» WORK INSTRUCTION
Every line of the material below should be copied exactly.
####
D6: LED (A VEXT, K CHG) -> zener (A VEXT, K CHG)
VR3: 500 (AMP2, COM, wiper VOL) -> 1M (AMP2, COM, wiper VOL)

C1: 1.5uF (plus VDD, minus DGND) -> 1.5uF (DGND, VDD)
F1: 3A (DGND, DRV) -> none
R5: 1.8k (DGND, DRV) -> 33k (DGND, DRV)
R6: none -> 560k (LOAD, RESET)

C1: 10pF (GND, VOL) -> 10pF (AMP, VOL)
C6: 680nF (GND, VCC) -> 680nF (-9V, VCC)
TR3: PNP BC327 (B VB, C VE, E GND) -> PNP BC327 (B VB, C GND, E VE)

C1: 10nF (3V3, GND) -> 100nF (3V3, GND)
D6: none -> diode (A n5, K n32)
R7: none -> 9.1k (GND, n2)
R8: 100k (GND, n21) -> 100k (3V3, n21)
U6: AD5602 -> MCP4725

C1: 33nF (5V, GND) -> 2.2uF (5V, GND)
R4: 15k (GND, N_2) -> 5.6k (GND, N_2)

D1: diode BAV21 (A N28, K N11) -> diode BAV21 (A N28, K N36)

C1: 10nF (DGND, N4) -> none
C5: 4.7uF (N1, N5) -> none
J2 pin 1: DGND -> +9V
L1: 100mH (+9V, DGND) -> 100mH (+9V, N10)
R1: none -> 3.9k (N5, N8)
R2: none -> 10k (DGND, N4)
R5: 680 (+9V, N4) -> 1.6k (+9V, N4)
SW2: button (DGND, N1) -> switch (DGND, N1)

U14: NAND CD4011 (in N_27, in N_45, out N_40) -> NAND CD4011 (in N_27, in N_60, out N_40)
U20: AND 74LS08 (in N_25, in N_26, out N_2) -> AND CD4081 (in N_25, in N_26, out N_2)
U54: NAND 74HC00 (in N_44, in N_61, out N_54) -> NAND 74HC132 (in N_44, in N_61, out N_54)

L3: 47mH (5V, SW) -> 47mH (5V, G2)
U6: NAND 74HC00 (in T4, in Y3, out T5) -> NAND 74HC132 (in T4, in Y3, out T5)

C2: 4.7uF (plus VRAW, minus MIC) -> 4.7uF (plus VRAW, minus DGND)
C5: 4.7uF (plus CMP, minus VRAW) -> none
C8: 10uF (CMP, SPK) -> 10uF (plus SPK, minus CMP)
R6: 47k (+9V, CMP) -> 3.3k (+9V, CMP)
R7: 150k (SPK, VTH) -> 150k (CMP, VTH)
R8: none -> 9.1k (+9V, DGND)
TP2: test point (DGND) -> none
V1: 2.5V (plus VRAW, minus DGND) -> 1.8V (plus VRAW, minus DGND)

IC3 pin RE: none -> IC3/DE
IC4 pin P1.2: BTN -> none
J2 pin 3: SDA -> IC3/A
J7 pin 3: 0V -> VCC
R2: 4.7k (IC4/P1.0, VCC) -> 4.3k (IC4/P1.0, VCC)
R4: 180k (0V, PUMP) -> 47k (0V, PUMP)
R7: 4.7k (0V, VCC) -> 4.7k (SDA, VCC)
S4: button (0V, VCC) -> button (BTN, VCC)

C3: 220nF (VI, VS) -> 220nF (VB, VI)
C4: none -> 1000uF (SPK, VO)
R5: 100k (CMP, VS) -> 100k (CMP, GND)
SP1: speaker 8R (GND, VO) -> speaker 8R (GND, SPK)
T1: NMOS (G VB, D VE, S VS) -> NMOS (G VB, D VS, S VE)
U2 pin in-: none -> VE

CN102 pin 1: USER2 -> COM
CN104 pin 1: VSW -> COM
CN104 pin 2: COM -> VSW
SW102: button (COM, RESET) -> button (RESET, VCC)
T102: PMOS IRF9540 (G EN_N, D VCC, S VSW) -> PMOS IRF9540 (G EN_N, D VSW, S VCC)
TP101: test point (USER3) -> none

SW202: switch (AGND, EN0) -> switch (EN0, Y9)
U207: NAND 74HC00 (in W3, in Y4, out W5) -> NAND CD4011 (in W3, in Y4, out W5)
####
» SOLUTION TO THIS PROBLEM
D6: LED (A VEXT, K CHG) -> zener (A VEXT, K CHG)
VR3: 500 (AMP2, COM, wiper VOL) -> 1M (AMP2, COM, wiper VOL)

C1: 1.5uF (plus VDD, minus DGND) -> 1.5uF (DGND, VDD)
F1: 3A (DGND, DRV) -> none
R5: 1.8k (DGND, DRV) -> 33k (DGND, DRV)
R6: none -> 560k (LOAD, RESET)

C1: 10pF (GND, VOL) -> 10pF (AMP, VOL)
C6: 680nF (GND, VCC) -> 680nF (-9V, VCC)
TR3: PNP BC327 (B VB, C VE, E GND) -> PNP BC327 (B VB, C GND, E VE)

C1: 10nF (3V3, GND) -> 100nF (3V3, GND)
D6: none -> diode (A n5, K n32)
R7: none -> 9.1k (GND, n2)
R8: 100k (GND, n21) -> 100k (3V3, n21)
U6: AD5602 -> MCP4725

C1: 33nF (5V, GND) -> 2.2uF (5V, GND)
R4: 15k (GND, N_2) -> 5.6k (GND, N_2)

D1: diode BAV21 (A N28, K N11) -> diode BAV21 (A N28, K N36)

C1: 10nF (DGND, N4) -> none
C5: 4.7uF (N1, N5) -> none
J2 pin 1: DGND -> +9V
L1: 100mH (+9V, DGND) -> 100mH (+9V, N10)
R1: none -> 3.9k (N5, N8)
R2: none -> 10k (DGND, N4)
R5: 680 (+9V, N4) -> 1.6k (+9V, N4)
SW2: button (DGND, N1) -> switch (DGND, N1)

U14: NAND CD4011 (in N_27, in N_45, out N_40) -> NAND CD4011 (in N_27, in N_60, out N_40)
U20: AND 74LS08 (in N_25, in N_26, out N_2) -> AND CD4081 (in N_25, in N_26, out N_2)
U54: NAND 74HC00 (in N_44, in N_61, out N_54) -> NAND 74HC132 (in N_44, in N_61, out N_54)

L3: 47mH (5V, SW) -> 47mH (5V, G2)
U6: NAND 74HC00 (in T4, in Y3, out T5) -> NAND 74HC132 (in T4, in Y3, out T5)

C2: 4.7uF (plus VRAW, minus MIC) -> 4.7uF (plus VRAW, minus DGND)
C5: 4.7uF (plus CMP, minus VRAW) -> none
C8: 10uF (CMP, SPK) -> 10uF (plus SPK, minus CMP)
R6: 47k (+9V, CMP) -> 3.3k (+9V, CMP)
R7: 150k (SPK, VTH) -> 150k (CMP, VTH)
R8: none -> 9.1k (+9V, DGND)
TP2: test point (DGND) -> none
V1: 2.5V (plus VRAW, minus DGND) -> 1.8V (plus VRAW, minus DGND)

IC3 pin RE: none -> IC3/DE
IC4 pin P1.2: BTN -> none
J2 pin 3: SDA -> IC3/A
J7 pin 3: 0V -> VCC
R2: 4.7k (IC4/P1.0, VCC) -> 4.3k (IC4/P1.0, VCC)
R4: 180k (0V, PUMP) -> 47k (0V, PUMP)
R7: 4.7k (0V, VCC) -> 4.7k (SDA, VCC)
S4: button (0V, VCC) -> button (BTN, VCC)

C3: 220nF (VI, VS) -> 220nF (VB, VI)
C4: none -> 1000uF (SPK, VO)
R5: 100k (CMP, VS) -> 100k (CMP, GND)
SP1: speaker 8R (GND, VO) -> speaker 8R (GND, SPK)
T1: NMOS (G VB, D VE, S VS) -> NMOS (G VB, D VS, S VE)
U2 pin in-: none -> VE

CN102 pin 1: USER2 -> COM
CN104 pin 1: VSW -> COM
CN104 pin 2: COM -> VSW
SW102: button (COM, RESET) -> button (RESET, VCC)
T102: PMOS IRF9540 (G EN_N, D VCC, S VSW) -> PMOS IRF9540 (G EN_N, D VSW, S VCC)
TP101: test point (USER3) -> none

SW202: switch (AGND, EN0) -> switch (EN0, Y9)
U207: NAND 74HC00 (in W3, in Y4, out W5) -> NAND CD4011 (in W3, in Y4, out W5)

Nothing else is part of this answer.